The input Block Start
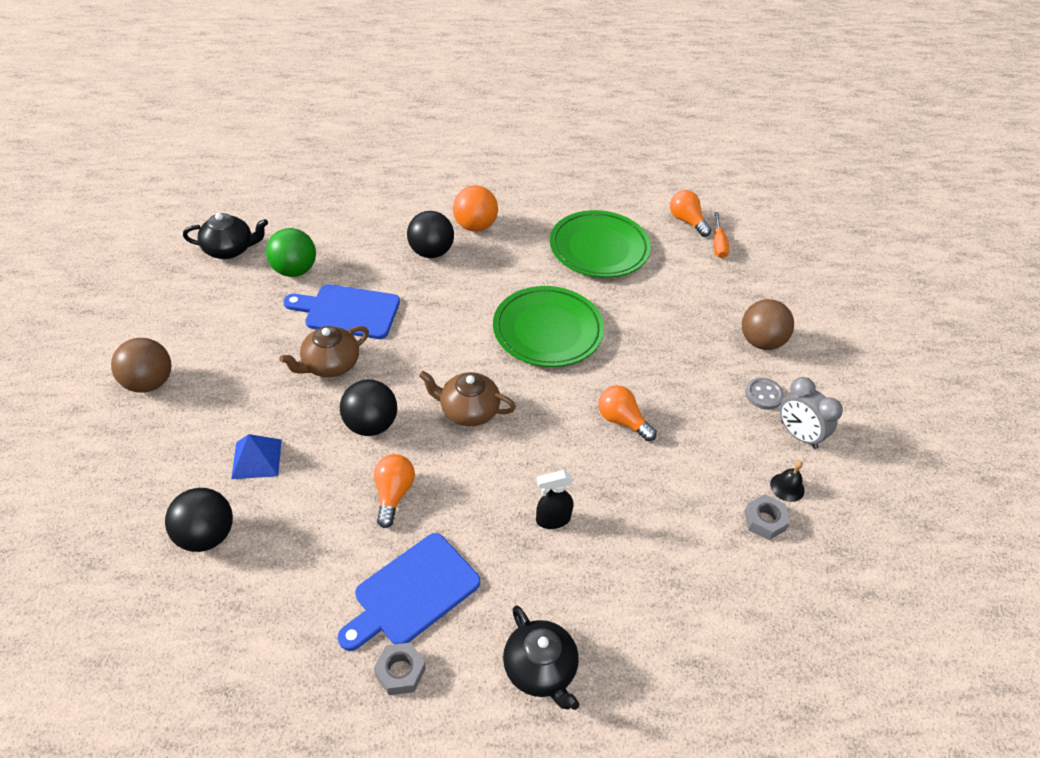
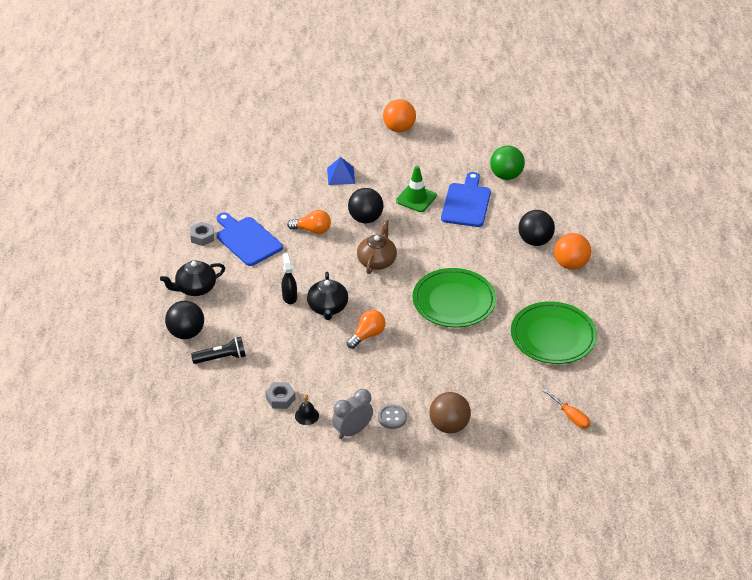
camera: 95 degrees right, 5 degrees down
brown ball [111,338,171,393] -> orange ball [383,99,416,132]
black ball [165,488,233,552] -> black ball moved to [165,301,204,339]
black teapot [183,213,268,259] -> black teapot moved to [307,272,348,320]
brown teapot [279,326,369,377] -> green traffic cone [396,166,437,212]
orange light bulb [670,190,711,237] -> none
orange screwdriver [714,212,729,258] -> orange screwdriver turned 135 degrees counterclockwise [544,389,591,429]
none -> black flashlight [191,337,246,364]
The input Block End
The copy must match every line of the data exactly and contain no pictures.

Result below:
camera: 95 degrees right, 5 degrees down
brown ball [111,338,171,393] -> orange ball [383,99,416,132]
black ball [165,488,233,552] -> black ball moved to [165,301,204,339]
black teapot [183,213,268,259] -> black teapot moved to [307,272,348,320]
brown teapot [279,326,369,377] -> green traffic cone [396,166,437,212]
orange light bulb [670,190,711,237] -> none
orange screwdriver [714,212,729,258] -> orange screwdriver turned 135 degrees counterclockwise [544,389,591,429]
none -> black flashlight [191,337,246,364]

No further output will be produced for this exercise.